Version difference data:
-=-=-

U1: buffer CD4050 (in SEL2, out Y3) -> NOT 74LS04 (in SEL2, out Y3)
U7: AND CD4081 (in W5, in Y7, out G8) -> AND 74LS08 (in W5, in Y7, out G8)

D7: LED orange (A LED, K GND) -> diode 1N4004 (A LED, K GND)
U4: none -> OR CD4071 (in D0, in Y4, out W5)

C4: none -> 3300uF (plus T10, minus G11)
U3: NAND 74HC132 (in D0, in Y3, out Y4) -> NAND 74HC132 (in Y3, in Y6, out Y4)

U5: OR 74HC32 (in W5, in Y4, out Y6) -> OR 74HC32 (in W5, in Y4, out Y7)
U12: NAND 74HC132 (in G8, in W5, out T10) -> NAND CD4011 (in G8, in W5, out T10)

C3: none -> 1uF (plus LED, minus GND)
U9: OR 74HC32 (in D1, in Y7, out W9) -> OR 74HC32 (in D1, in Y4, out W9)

-=-=-

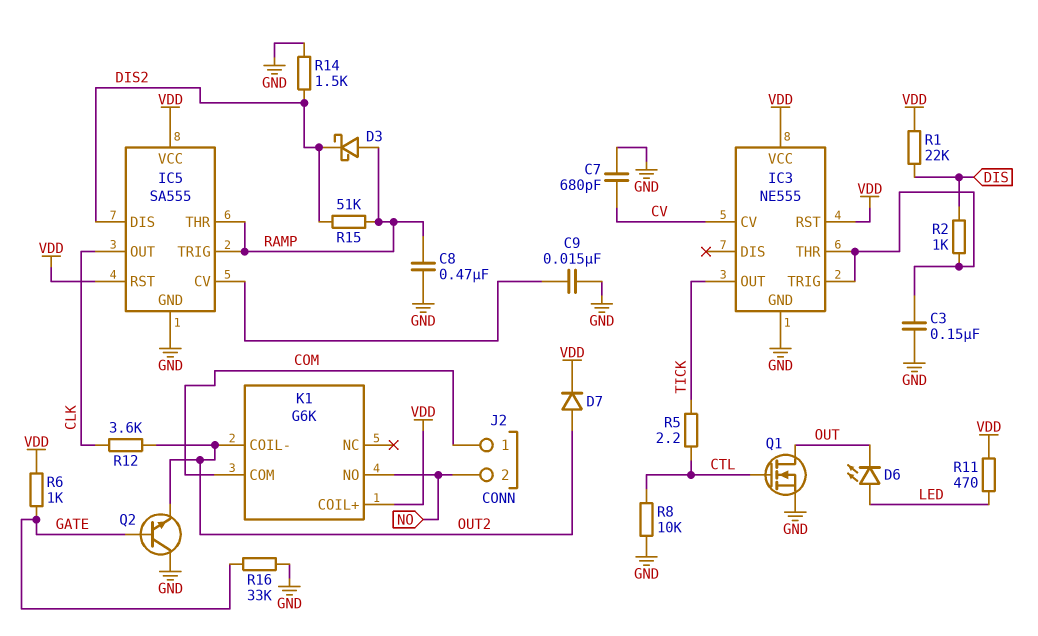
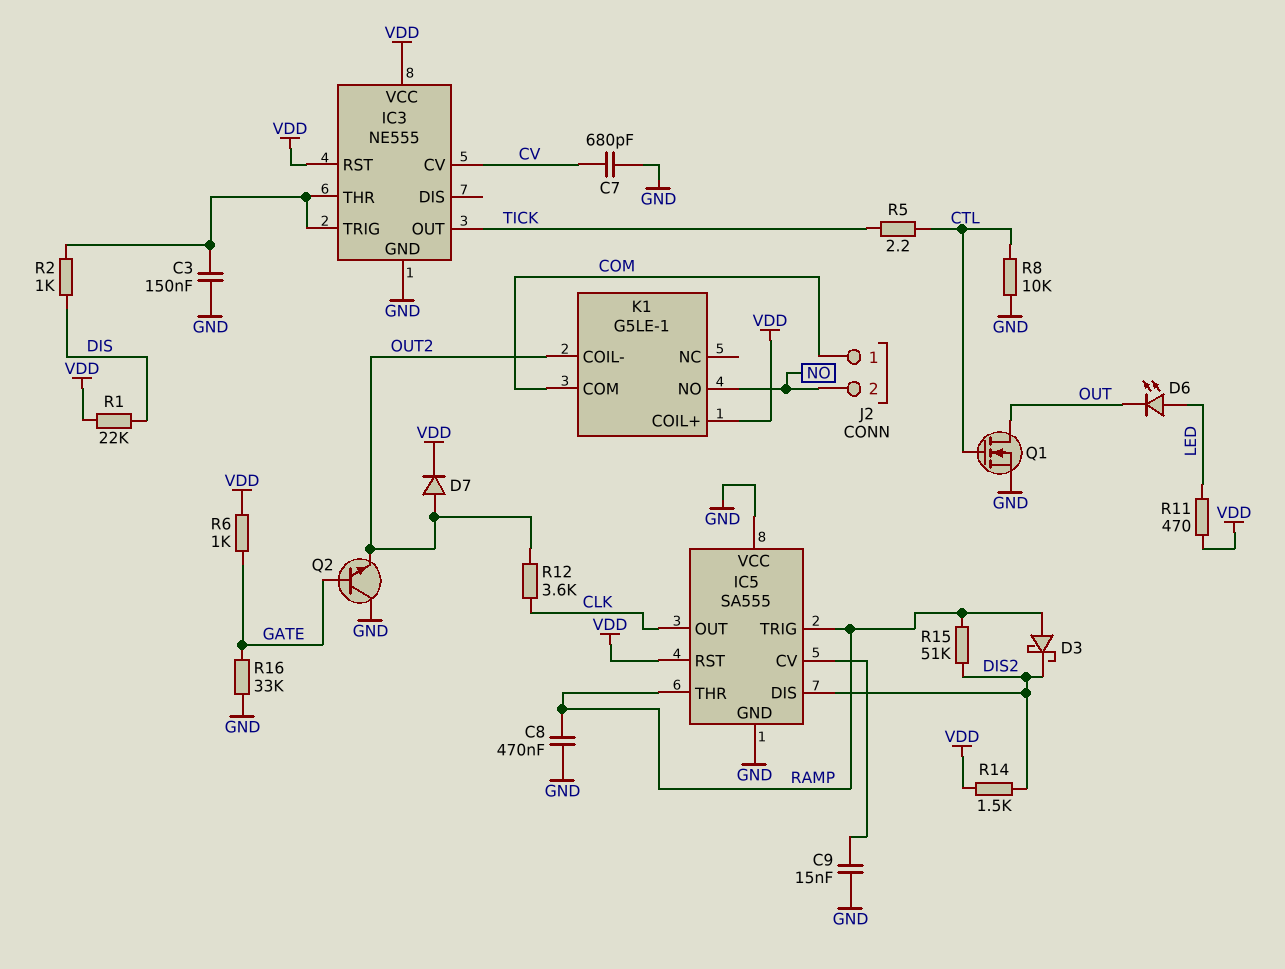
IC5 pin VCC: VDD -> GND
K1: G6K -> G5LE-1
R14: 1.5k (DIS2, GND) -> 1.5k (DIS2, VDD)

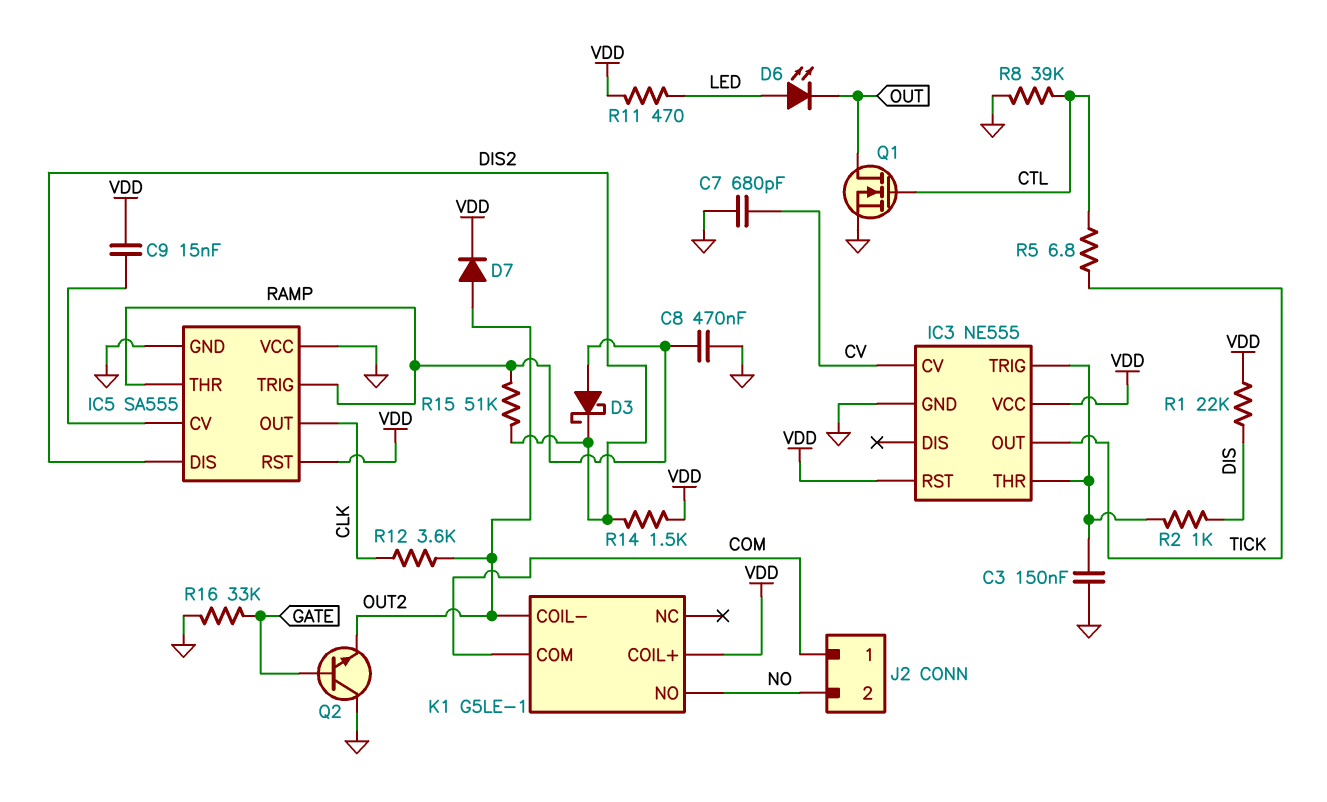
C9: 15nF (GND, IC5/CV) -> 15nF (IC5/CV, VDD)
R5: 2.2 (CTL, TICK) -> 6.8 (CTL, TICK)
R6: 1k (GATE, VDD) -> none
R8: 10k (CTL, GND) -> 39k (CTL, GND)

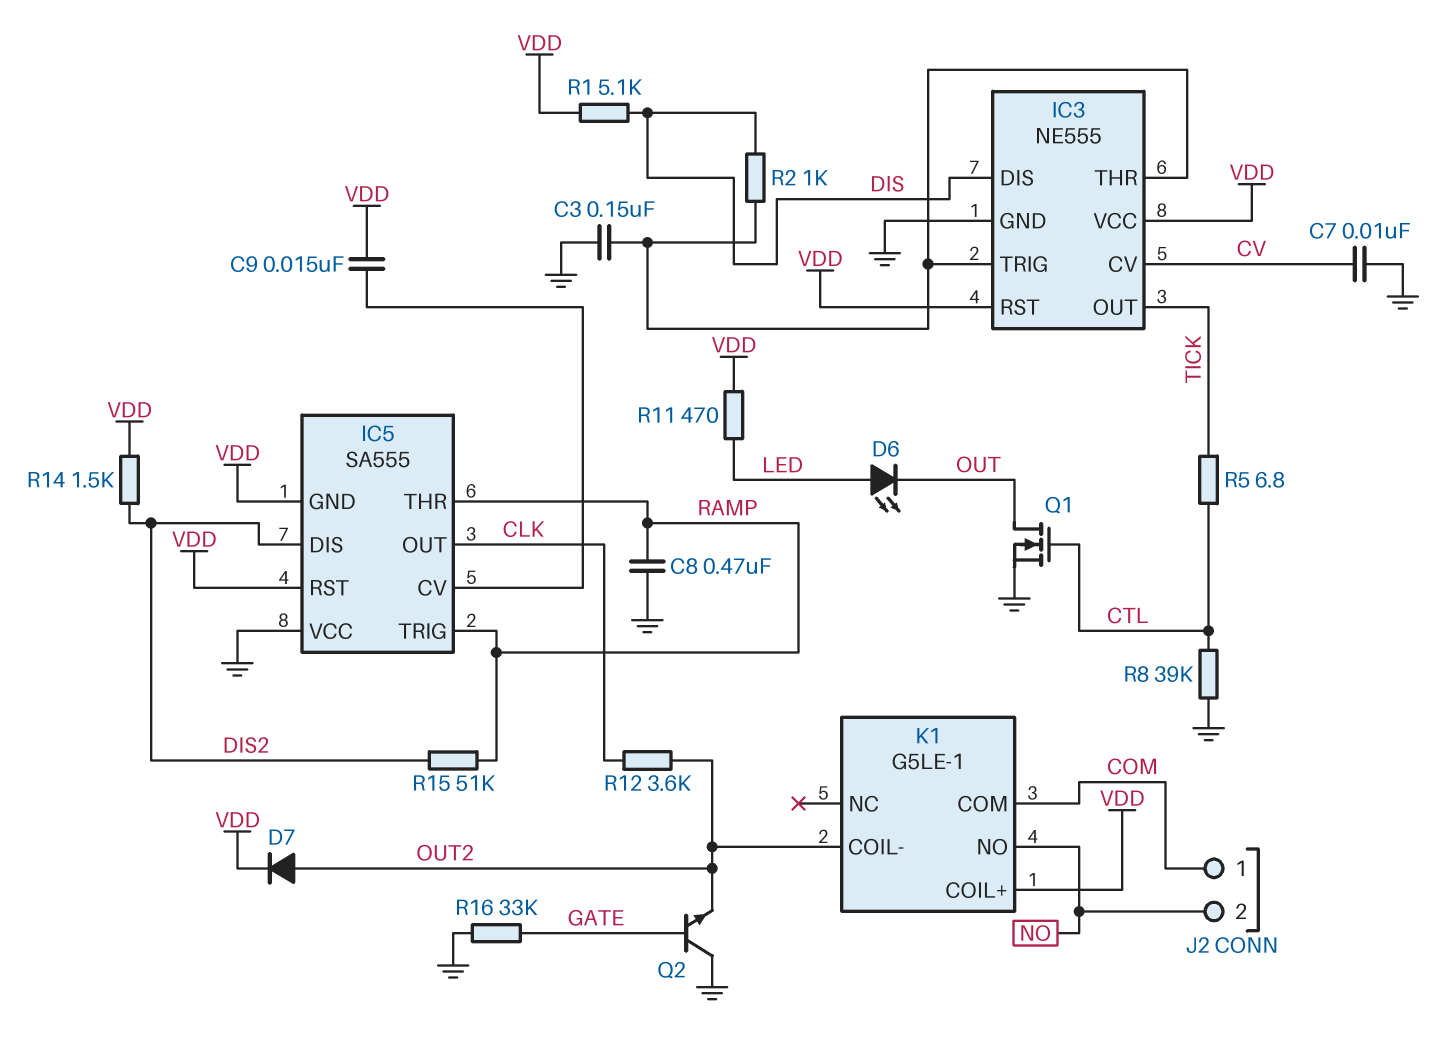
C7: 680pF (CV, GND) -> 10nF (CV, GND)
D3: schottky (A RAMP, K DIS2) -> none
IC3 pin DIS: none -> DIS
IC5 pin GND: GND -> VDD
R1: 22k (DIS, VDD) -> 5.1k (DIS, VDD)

-=-=-

For this task, write out exactly the lines of the entries above, starting at the line with "U1: buffer CD4050" and ending at the line with "U4: none -> OR CD4071 (in D0, in Y4, out W5)", both included, and no others.

U1: buffer CD4050 (in SEL2, out Y3) -> NOT 74LS04 (in SEL2, out Y3)
U7: AND CD4081 (in W5, in Y7, out G8) -> AND 74LS08 (in W5, in Y7, out G8)

D7: LED orange (A LED, K GND) -> diode 1N4004 (A LED, K GND)
U4: none -> OR CD4071 (in D0, in Y4, out W5)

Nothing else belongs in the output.